* [Coordinate-based object records]

##########

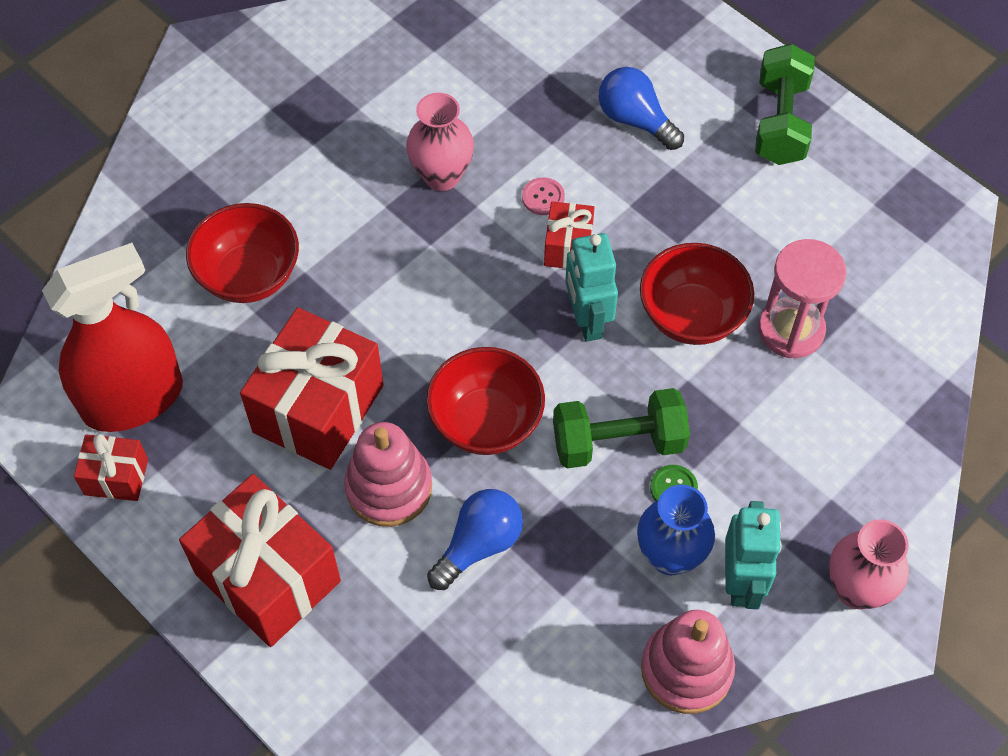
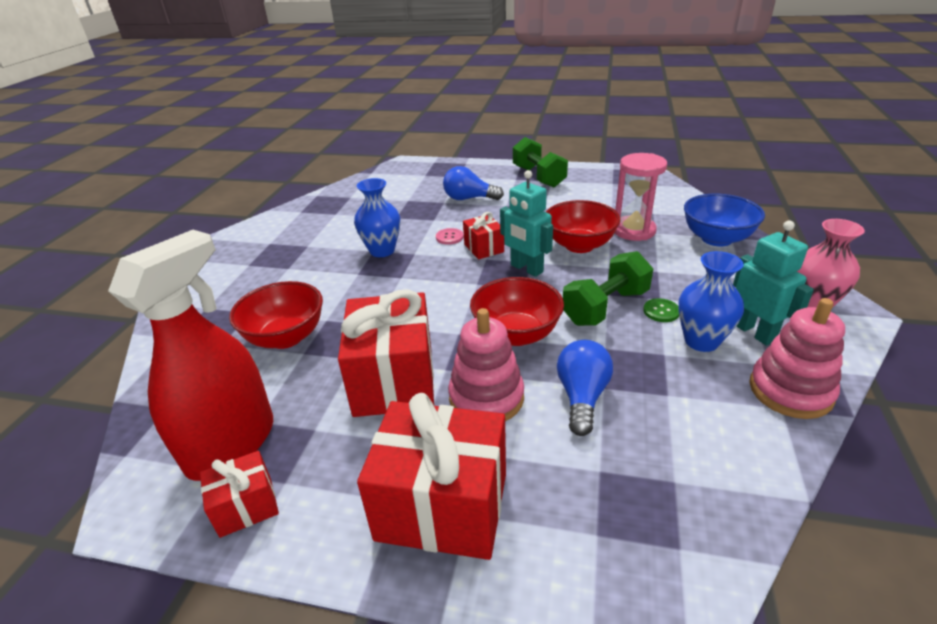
camera: 30 degrees left, 25 degrees down
(441, 176) = (382, 251): pink vase -> blue vase
(881, 413) = (716, 239): none -> blue bowl

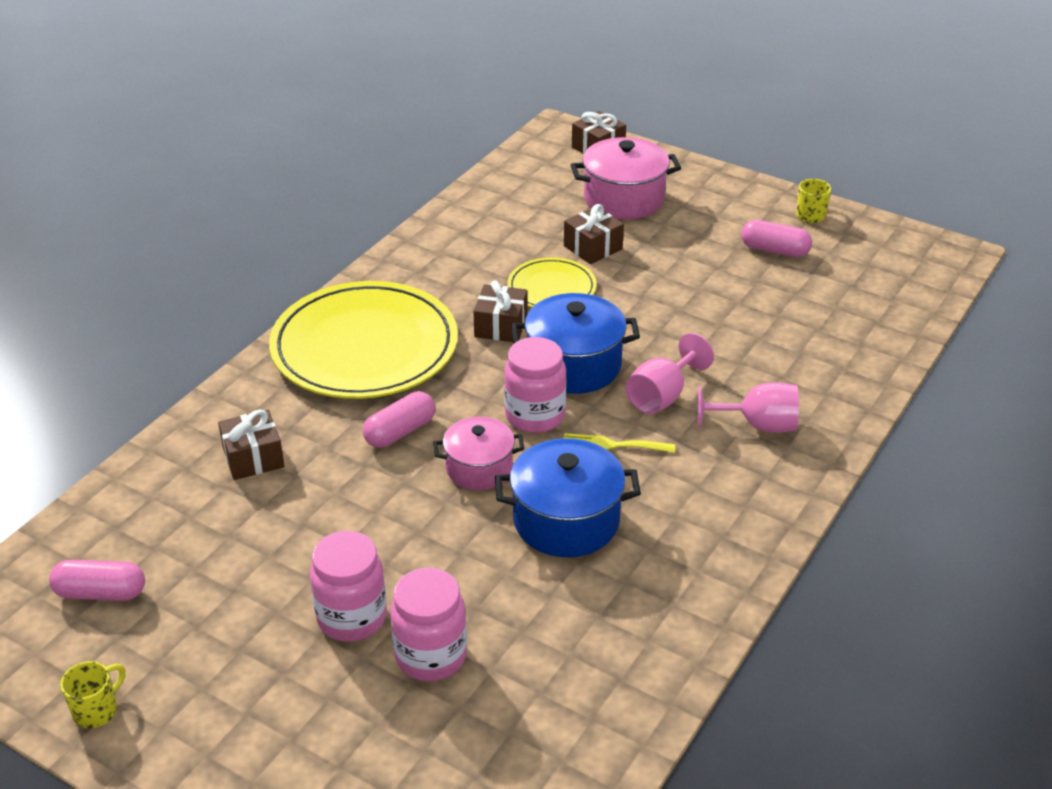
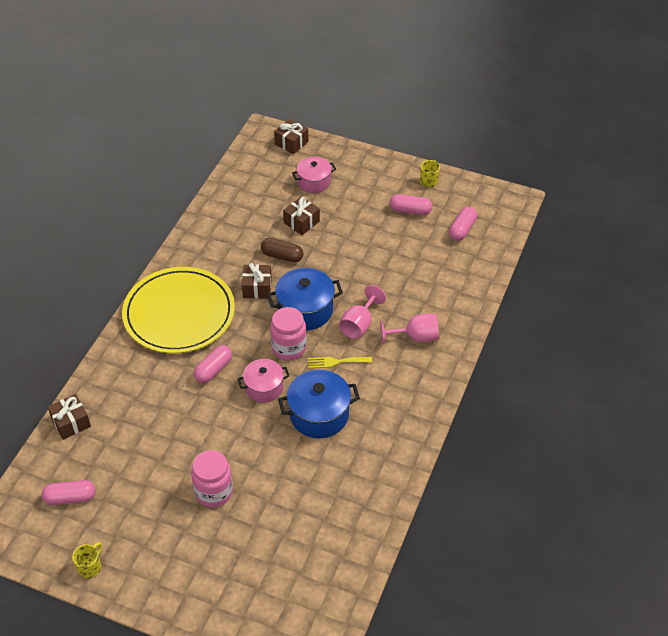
camera: 10 degrees left, 10 degrees up
(253, 458) = (133, 399): brown gift -> brown gift (71, 423)
(430, 656) = (262, 508): pink jar -> none
(551, 288) = (282, 256): yellow plate -> brown capsule
(624, 199) = (314, 182): pink pot -> pink pot, size x0.66
(858, 284) = (462, 229): none -> pink capsule

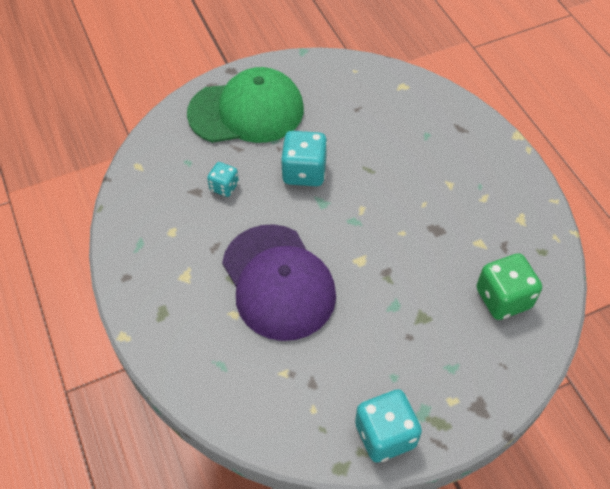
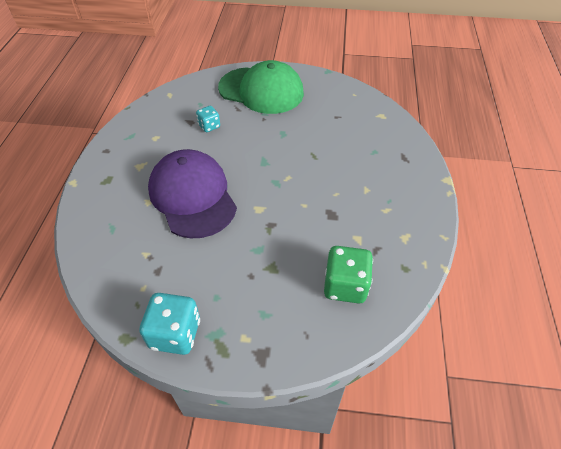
camera: 30 degrees right, 5 degrees down
(278, 282) = (192, 196): purple cap -> purple cap turned 150 degrees clockwise
(304, 172) = (268, 139): turquoise dice -> none

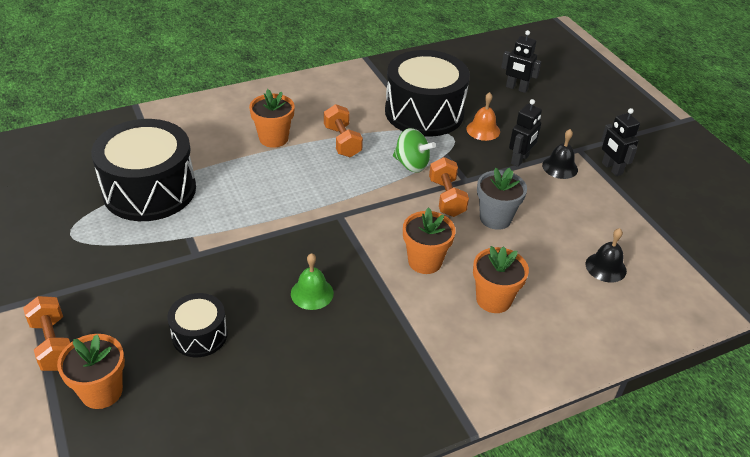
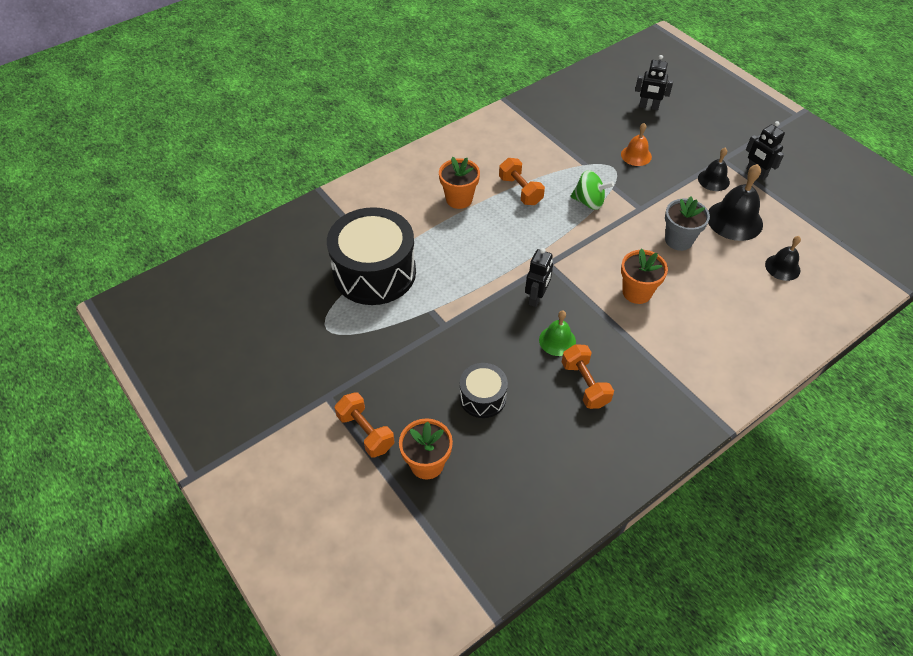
camera: 10 degrees left, 10 degrees up
(424, 112) = (579, 147): black drum -> none
(446, 198) = (631, 228): orange dumbbell -> orange dumbbell (585, 384)
(493, 299) = (705, 315): orange flower pot -> none
(520, 160) = (678, 179): black robot -> black robot (536, 297)
(568, 210) = (734, 220): none -> black bell

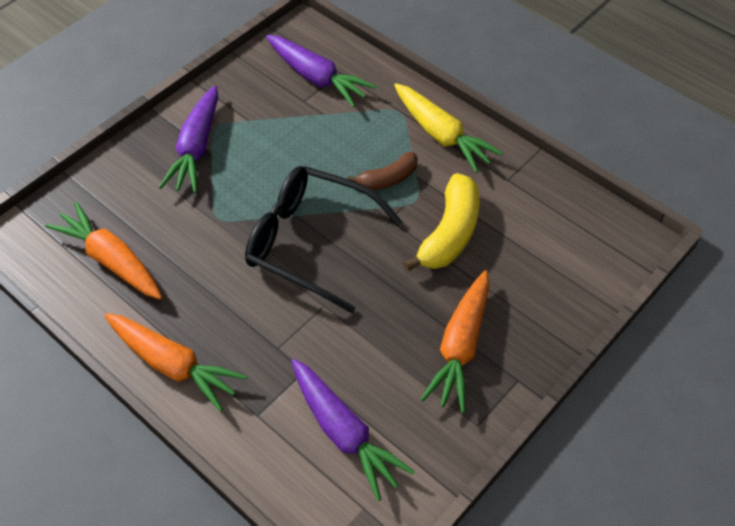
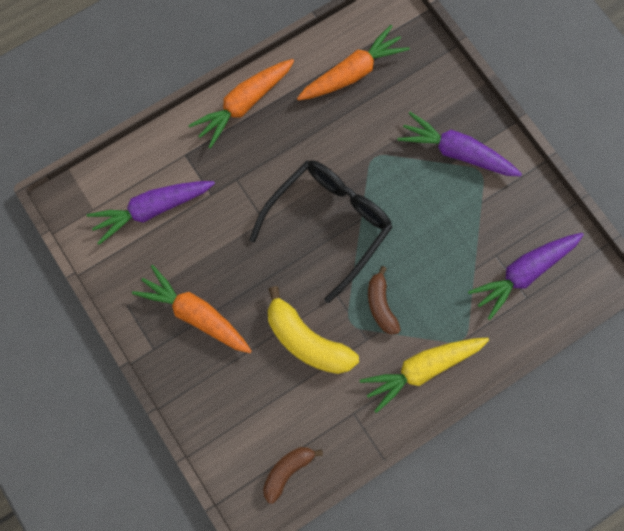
camera: 105 degrees right, 20 degrees up
(590, 220) = (287, 471): none -> brown banana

##########

* [Instructions to follow] Please extract exactly the lines of the data, from the first through the line containing "(430, 656) = (262, 508): pink jar -> none", and add no pictures to the copy.

* [Solution for this exercise]
camera: 30 degrees left, 25 degrees down
(441, 176) = (382, 251): pink vase -> blue vase
(881, 413) = (716, 239): none -> blue bowl

camera: 10 degrees left, 10 degrees up
(253, 458) = (133, 399): brown gift -> brown gift (71, 423)
(430, 656) = (262, 508): pink jar -> none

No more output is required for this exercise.